> Aim of the exercise
Exactly the lines from the one with "LCD2 pin SDA: A12 -> A11" through the end of the data below must be set down, and no pictures with them.

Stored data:

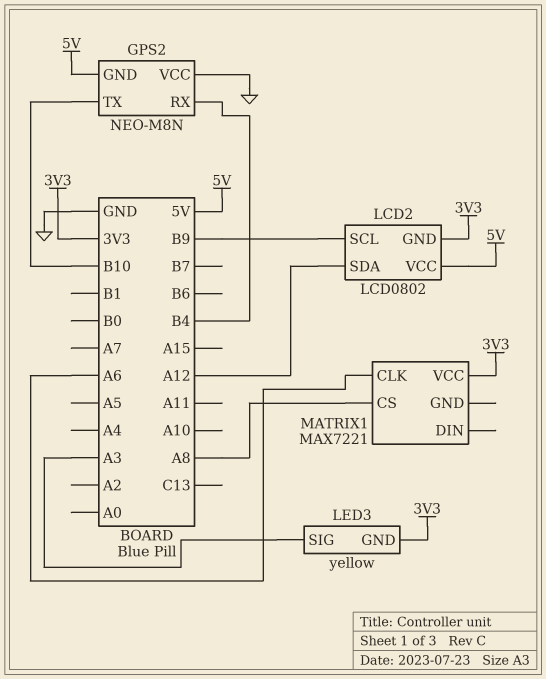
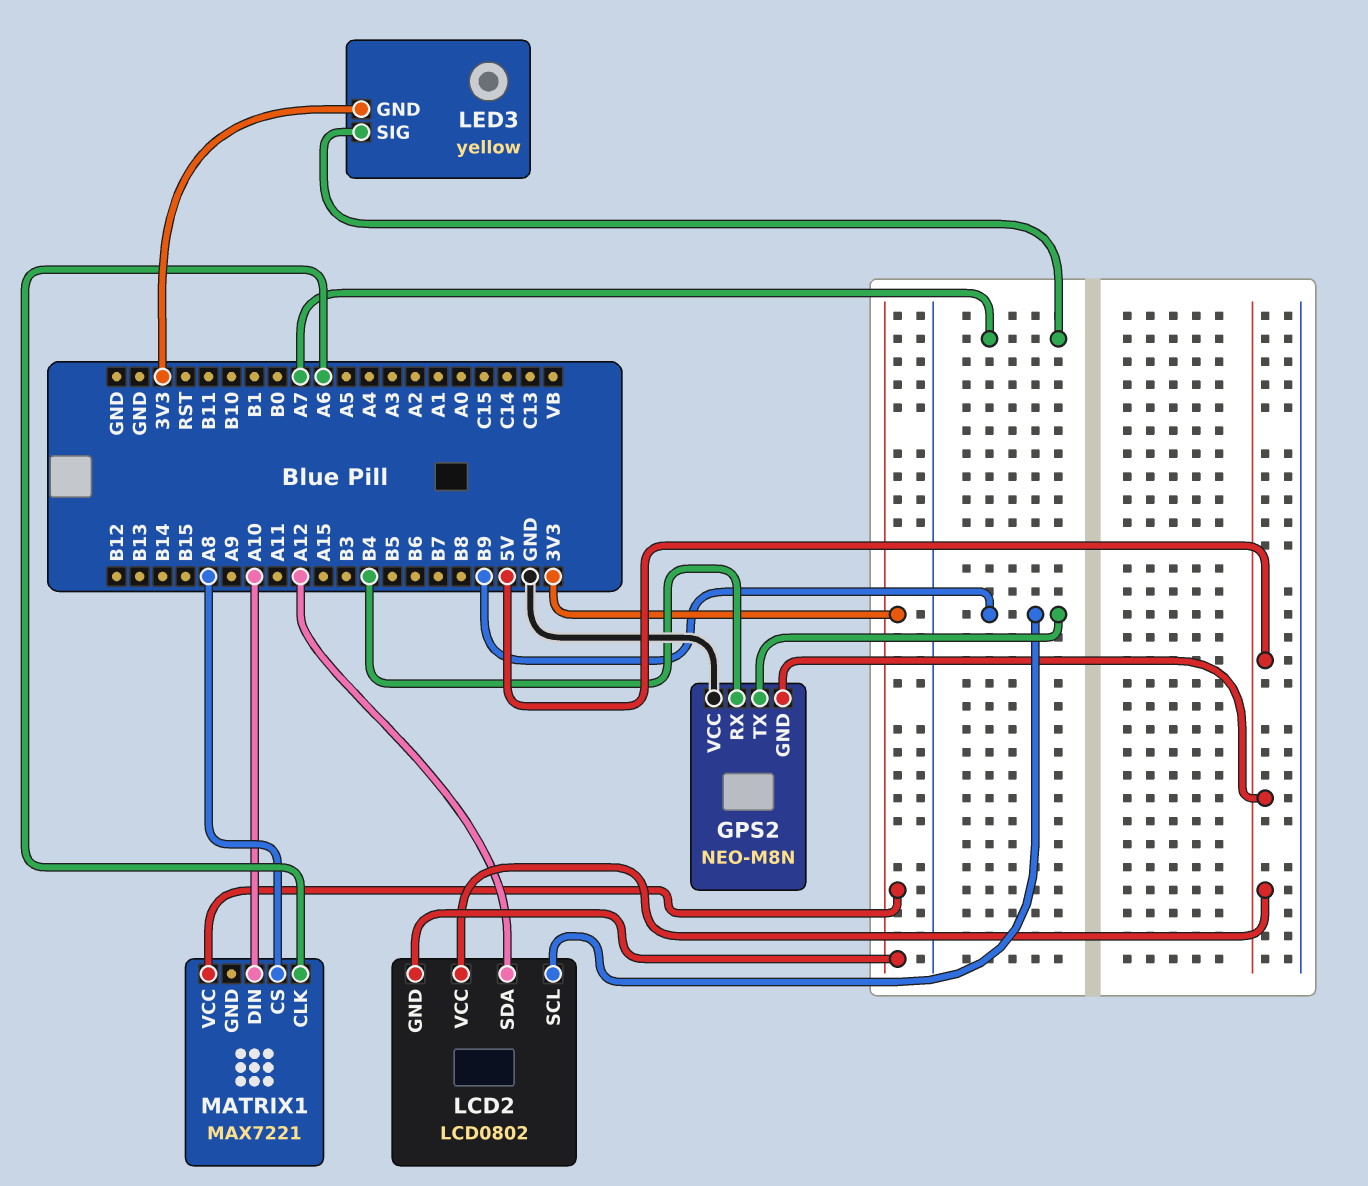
GPS2 pin TX: B10 -> B9
LED3 pin SIG: A3 -> A7
MATRIX1 pin DIN: none -> A10

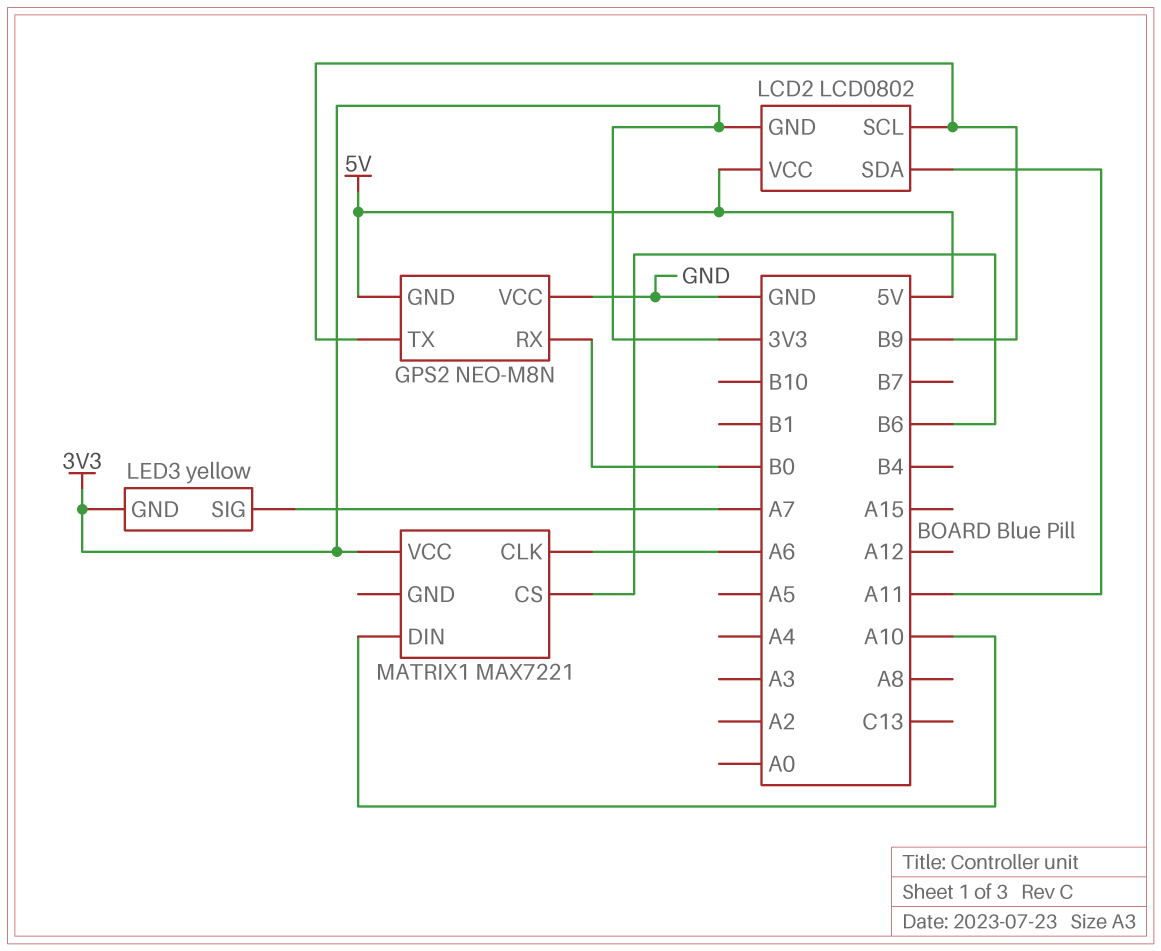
GPS2 pin RX: B4 -> B0
LCD2 pin SDA: A12 -> A11
MATRIX1 pin CS: A8 -> B6

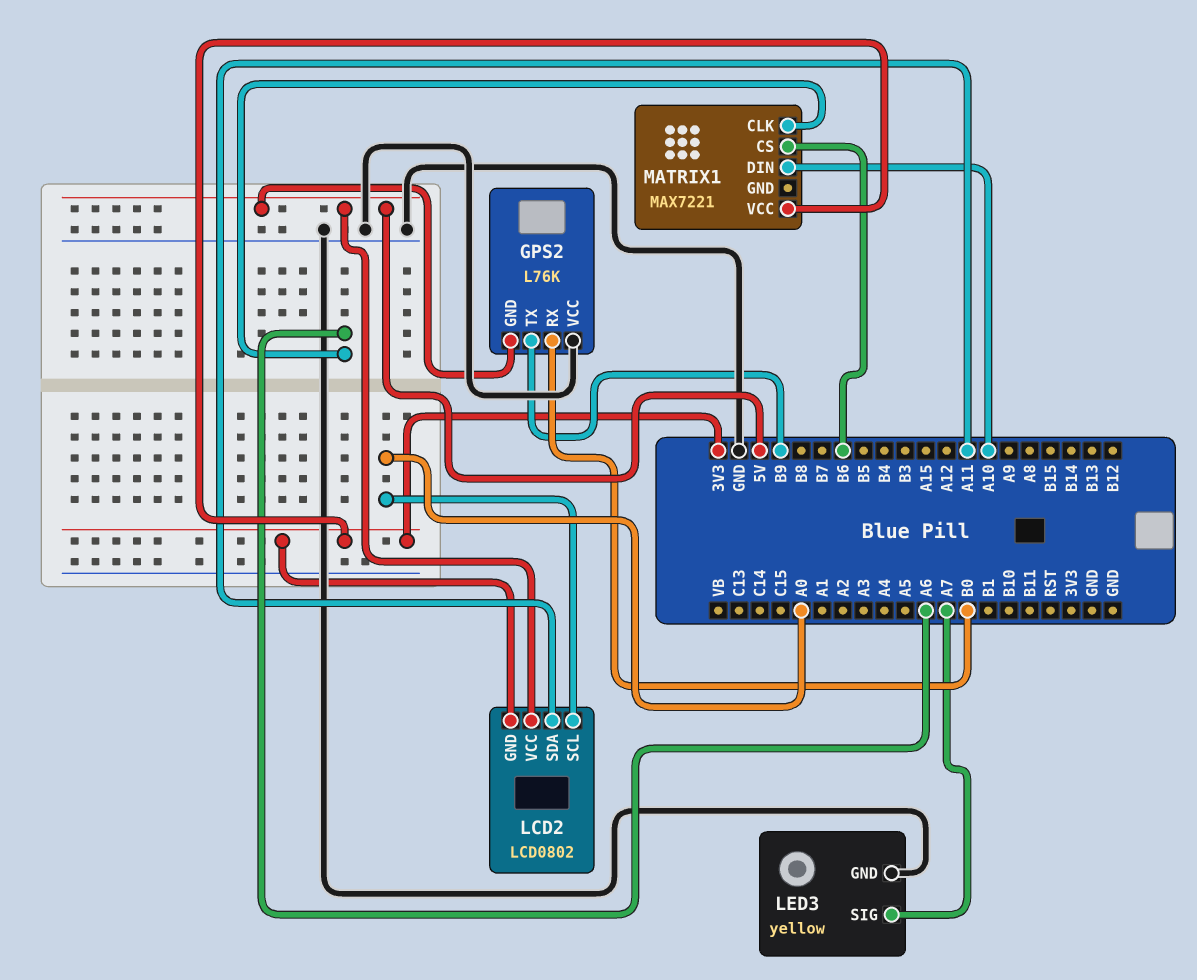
GPS2: NEO-M8N -> L76K
LCD2 pin SCL: B9 -> A0
LED3 pin GND: 3V3 -> GND

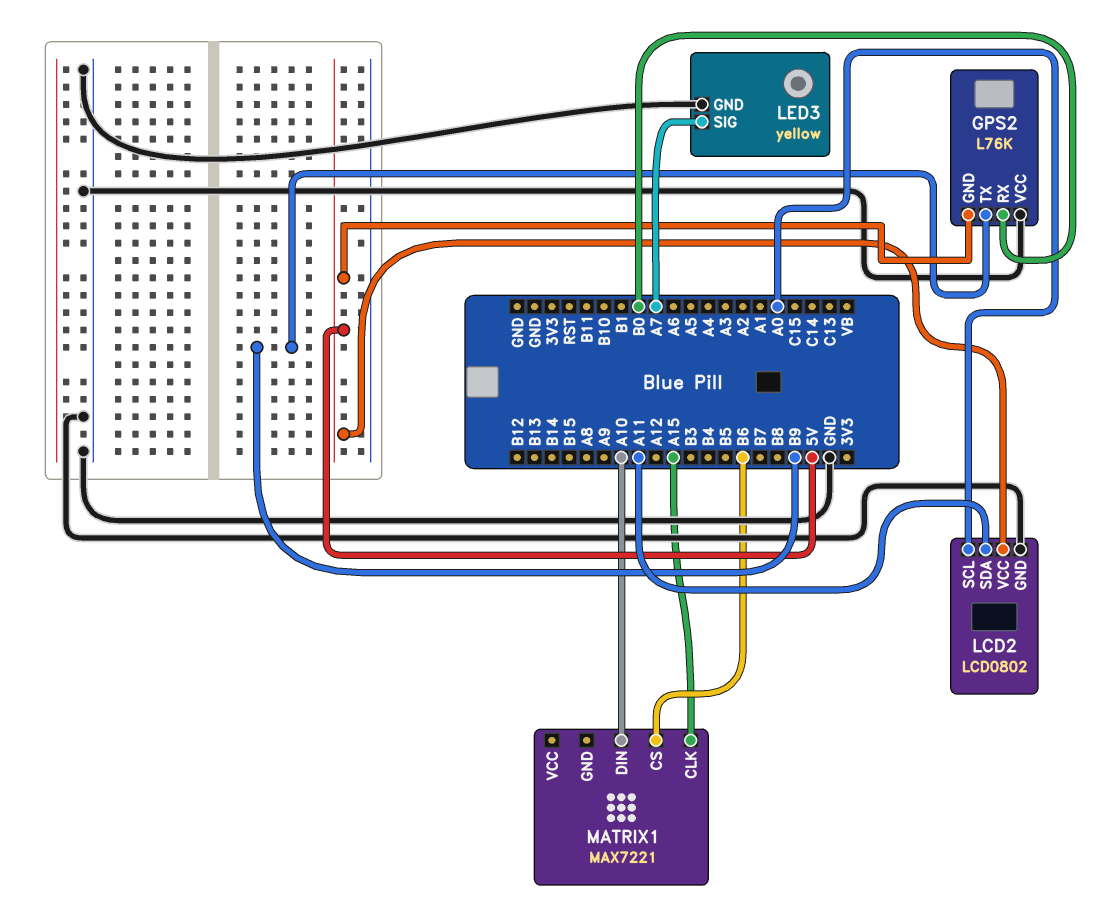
LCD2 pin GND: 3V3 -> GND
MATRIX1 pin CLK: A6 -> A15
MATRIX1 pin VCC: 3V3 -> none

> Finished task
LCD2 pin SDA: A12 -> A11
MATRIX1 pin CS: A8 -> B6

GPS2: NEO-M8N -> L76K
LCD2 pin SCL: B9 -> A0
LED3 pin GND: 3V3 -> GND

LCD2 pin GND: 3V3 -> GND
MATRIX1 pin CLK: A6 -> A15
MATRIX1 pin VCC: 3V3 -> none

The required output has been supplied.